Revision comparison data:
________________________________________

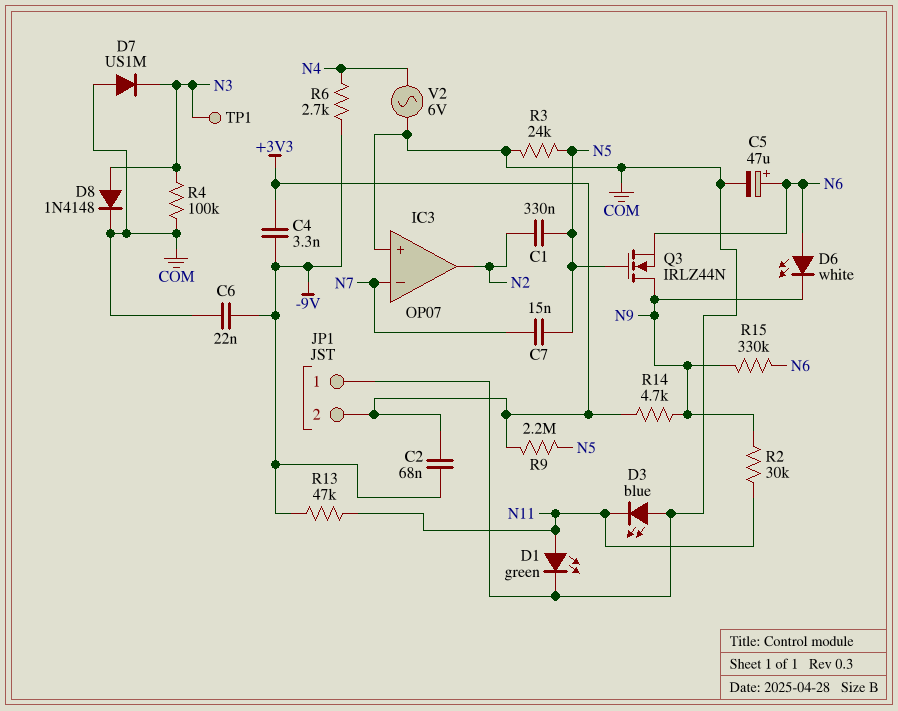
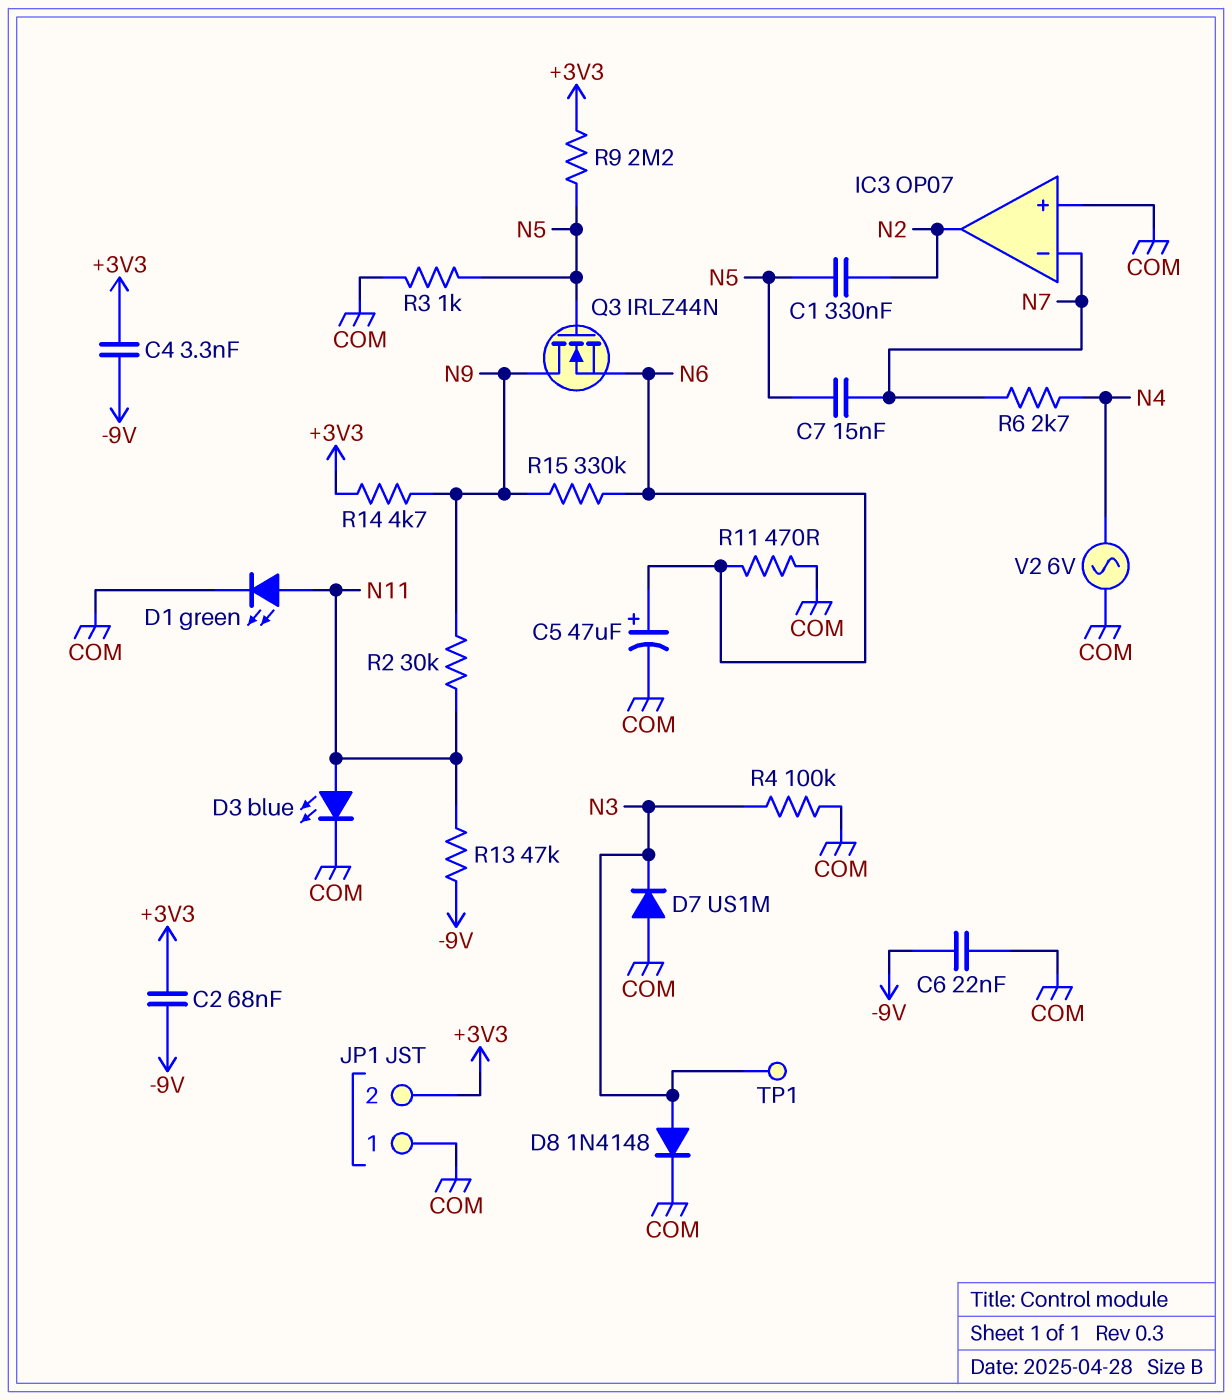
D3: LED blue (A COM, K N11) -> LED blue (A N11, K COM)
D6: LED white (A N6, K N9) -> none
R3: 24k (COM, N5) -> 1k (COM, N5)
R6: 2.7k (-9V, N4) -> 2.7k (N4, N7)
R11: none -> 470 (COM, N6)

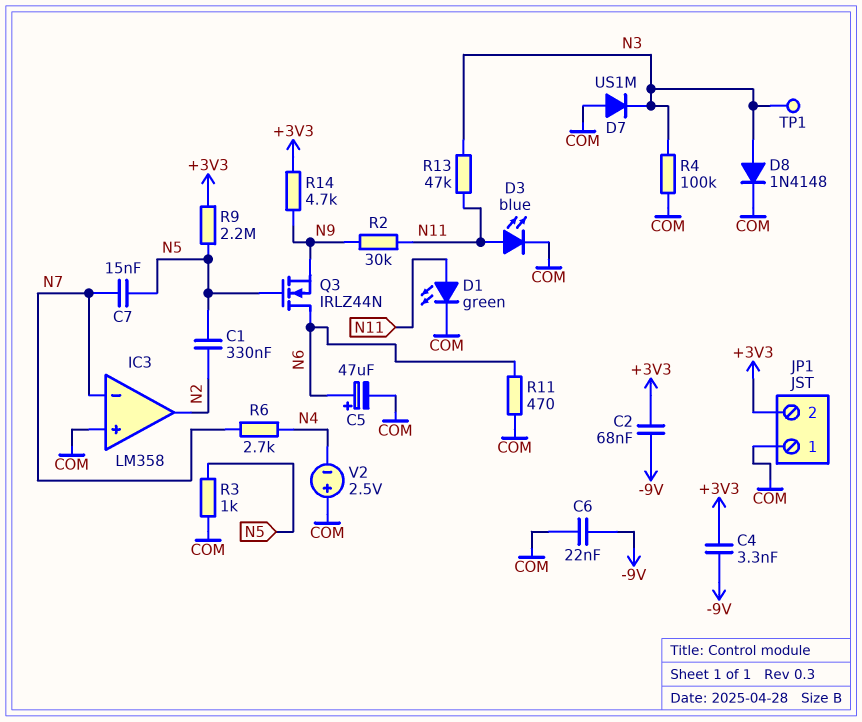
IC3: OP07 -> LM358
Q3: NMOS IRLZ44N (G N5, D N9, S N6) -> NMOS IRLZ44N (G N5, D N6, S N9)
R13: 47k (-9V, N11) -> 47k (N3, N11)
R15: 330k (N6, N9) -> none
V2: AC 6V (COM, N4) -> 2.5V (plus COM, minus N4)

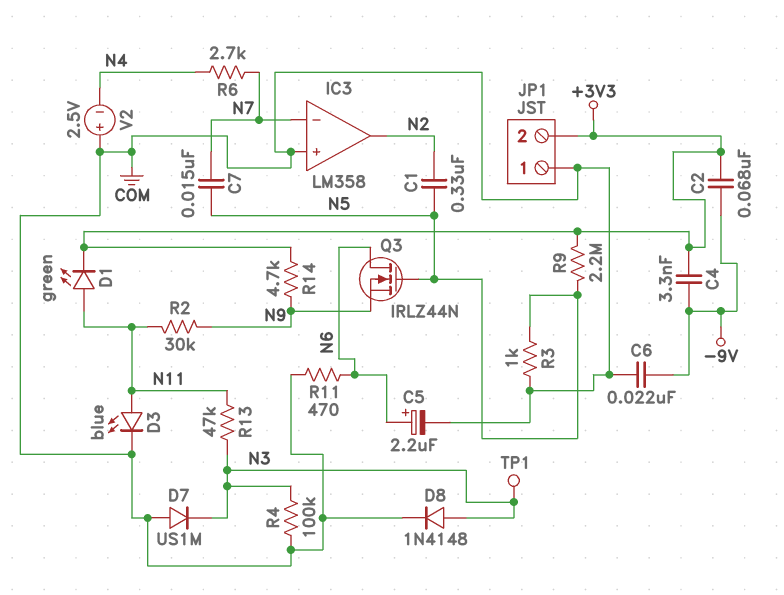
C5: 47uF (plus N6, minus COM) -> 2.2uF (plus N6, minus COM)
D1: LED green (A N11, K COM) -> LED green (A N11, K +3V3)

________________________________________

**REQUIRED WORK:**
All entries need to be duplicated exactly, apart from the images.

**EXERCISE SOLUTION:**
D3: LED blue (A COM, K N11) -> LED blue (A N11, K COM)
D6: LED white (A N6, K N9) -> none
R3: 24k (COM, N5) -> 1k (COM, N5)
R6: 2.7k (-9V, N4) -> 2.7k (N4, N7)
R11: none -> 470 (COM, N6)

IC3: OP07 -> LM358
Q3: NMOS IRLZ44N (G N5, D N9, S N6) -> NMOS IRLZ44N (G N5, D N6, S N9)
R13: 47k (-9V, N11) -> 47k (N3, N11)
R15: 330k (N6, N9) -> none
V2: AC 6V (COM, N4) -> 2.5V (plus COM, minus N4)

C5: 47uF (plus N6, minus COM) -> 2.2uF (plus N6, minus COM)
D1: LED green (A N11, K COM) -> LED green (A N11, K +3V3)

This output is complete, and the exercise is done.